> [Entries supplied]
---------------

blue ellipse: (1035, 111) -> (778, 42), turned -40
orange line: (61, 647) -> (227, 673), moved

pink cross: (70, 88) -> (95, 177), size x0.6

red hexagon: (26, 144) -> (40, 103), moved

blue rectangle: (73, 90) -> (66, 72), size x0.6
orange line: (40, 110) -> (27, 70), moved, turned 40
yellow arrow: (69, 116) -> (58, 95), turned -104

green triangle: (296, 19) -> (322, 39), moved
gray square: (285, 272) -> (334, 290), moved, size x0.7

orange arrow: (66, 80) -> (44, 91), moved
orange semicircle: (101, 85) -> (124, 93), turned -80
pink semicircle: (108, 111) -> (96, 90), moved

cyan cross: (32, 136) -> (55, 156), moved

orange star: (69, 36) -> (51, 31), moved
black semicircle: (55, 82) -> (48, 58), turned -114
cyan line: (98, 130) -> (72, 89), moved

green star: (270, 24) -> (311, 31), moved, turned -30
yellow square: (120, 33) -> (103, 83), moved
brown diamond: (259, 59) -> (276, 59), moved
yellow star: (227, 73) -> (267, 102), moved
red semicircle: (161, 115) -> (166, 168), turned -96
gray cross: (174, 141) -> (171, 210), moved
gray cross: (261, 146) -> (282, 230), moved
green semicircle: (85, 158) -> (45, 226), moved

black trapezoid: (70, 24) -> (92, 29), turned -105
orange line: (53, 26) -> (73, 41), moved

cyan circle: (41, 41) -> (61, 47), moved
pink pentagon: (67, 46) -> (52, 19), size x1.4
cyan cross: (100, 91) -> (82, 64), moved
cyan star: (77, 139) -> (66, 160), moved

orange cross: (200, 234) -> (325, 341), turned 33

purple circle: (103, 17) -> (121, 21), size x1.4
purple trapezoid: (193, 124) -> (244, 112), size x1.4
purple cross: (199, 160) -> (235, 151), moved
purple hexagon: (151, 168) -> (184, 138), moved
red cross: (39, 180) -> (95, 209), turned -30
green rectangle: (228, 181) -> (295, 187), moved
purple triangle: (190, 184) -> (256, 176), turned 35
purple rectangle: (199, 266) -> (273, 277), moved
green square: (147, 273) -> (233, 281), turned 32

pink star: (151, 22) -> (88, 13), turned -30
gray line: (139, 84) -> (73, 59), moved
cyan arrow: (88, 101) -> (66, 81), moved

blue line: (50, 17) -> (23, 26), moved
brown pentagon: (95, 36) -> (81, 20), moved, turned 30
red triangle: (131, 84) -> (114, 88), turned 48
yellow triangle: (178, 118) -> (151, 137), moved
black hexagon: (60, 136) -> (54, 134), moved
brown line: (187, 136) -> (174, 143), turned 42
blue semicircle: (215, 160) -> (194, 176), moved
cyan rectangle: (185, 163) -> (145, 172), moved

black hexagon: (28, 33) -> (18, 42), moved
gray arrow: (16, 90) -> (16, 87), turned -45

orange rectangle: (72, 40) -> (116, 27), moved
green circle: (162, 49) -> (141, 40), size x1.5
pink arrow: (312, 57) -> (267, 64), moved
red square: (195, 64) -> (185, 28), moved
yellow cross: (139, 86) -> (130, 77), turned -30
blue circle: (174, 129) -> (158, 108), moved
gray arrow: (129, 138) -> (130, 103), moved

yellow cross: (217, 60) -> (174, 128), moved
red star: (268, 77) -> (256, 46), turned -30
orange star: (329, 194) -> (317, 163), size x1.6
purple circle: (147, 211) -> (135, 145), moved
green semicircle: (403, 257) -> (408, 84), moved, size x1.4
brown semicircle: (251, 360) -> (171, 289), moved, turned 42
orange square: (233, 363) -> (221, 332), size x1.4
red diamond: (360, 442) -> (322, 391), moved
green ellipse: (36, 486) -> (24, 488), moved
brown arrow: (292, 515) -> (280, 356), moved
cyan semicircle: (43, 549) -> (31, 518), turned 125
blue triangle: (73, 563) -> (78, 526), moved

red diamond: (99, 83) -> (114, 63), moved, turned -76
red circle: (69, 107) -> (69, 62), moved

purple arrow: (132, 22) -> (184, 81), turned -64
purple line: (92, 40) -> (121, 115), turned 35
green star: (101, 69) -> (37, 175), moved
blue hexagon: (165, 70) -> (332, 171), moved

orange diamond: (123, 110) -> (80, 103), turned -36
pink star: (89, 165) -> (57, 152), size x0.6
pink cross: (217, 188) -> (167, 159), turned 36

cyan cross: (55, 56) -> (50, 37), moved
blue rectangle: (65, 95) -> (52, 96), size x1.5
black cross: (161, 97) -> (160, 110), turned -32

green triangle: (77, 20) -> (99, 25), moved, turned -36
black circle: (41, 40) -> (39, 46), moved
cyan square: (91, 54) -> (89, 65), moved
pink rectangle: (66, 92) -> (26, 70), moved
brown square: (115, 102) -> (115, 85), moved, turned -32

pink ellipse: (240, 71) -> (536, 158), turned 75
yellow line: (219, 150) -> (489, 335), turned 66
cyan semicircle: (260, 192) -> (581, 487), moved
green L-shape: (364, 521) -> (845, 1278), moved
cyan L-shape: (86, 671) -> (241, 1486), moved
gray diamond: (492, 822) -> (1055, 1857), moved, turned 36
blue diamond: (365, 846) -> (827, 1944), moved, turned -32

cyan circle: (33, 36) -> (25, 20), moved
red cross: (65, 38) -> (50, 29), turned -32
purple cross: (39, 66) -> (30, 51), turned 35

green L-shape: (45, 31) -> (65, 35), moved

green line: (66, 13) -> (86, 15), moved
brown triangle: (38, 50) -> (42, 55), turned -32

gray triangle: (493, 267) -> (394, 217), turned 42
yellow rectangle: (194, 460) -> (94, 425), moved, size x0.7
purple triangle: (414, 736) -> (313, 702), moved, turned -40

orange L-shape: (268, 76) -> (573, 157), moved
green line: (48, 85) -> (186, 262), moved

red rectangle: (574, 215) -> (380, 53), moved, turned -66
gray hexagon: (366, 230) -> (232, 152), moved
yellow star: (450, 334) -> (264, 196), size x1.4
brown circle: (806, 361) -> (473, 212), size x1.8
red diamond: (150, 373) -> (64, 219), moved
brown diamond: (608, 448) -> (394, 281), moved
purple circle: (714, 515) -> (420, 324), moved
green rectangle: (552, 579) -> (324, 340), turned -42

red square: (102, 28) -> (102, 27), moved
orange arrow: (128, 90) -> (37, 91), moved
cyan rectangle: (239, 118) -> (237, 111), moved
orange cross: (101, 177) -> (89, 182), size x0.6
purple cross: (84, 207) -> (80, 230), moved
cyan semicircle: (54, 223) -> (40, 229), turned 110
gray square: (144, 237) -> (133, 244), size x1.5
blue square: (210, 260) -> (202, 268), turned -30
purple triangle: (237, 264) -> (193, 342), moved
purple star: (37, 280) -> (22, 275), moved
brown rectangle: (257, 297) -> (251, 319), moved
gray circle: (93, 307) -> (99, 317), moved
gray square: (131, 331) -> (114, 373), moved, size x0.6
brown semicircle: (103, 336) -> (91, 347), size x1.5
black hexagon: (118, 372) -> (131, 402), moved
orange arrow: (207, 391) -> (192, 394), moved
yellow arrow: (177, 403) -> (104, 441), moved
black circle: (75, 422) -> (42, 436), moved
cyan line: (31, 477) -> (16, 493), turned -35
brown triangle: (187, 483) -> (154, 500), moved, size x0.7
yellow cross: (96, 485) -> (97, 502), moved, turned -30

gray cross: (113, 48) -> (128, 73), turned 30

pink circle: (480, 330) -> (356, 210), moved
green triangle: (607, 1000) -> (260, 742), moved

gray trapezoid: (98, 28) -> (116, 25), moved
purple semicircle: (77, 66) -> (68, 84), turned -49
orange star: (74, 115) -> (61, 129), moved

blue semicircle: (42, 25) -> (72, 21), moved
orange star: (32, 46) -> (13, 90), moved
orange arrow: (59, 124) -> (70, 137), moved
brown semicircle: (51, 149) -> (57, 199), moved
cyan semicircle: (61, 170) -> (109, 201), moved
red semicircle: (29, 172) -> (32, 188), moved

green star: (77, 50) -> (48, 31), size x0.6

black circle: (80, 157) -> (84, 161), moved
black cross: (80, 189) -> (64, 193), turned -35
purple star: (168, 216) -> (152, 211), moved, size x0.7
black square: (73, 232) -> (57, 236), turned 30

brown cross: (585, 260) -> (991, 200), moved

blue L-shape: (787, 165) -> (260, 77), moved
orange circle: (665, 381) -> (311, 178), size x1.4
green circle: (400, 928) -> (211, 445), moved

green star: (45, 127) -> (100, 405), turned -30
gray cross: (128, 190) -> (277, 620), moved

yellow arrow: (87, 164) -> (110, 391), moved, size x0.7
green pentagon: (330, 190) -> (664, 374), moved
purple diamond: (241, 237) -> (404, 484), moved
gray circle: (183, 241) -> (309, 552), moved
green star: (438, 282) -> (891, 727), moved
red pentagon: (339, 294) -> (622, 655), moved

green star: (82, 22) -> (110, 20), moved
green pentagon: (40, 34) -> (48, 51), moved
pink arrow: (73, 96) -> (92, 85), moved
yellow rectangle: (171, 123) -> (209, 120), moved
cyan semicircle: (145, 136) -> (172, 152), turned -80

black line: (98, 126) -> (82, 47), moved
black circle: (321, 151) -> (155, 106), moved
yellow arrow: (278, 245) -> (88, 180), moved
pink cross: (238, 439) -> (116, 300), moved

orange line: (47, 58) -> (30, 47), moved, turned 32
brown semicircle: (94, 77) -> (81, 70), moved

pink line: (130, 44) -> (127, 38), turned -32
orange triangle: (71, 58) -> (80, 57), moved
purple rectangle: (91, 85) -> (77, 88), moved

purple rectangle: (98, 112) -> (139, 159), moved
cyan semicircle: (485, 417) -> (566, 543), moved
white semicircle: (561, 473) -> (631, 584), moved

---------------

> [Task to complete]
Respond with nothing but the number of lines in the data above that include the word "pentagon".

> [Answer box]
5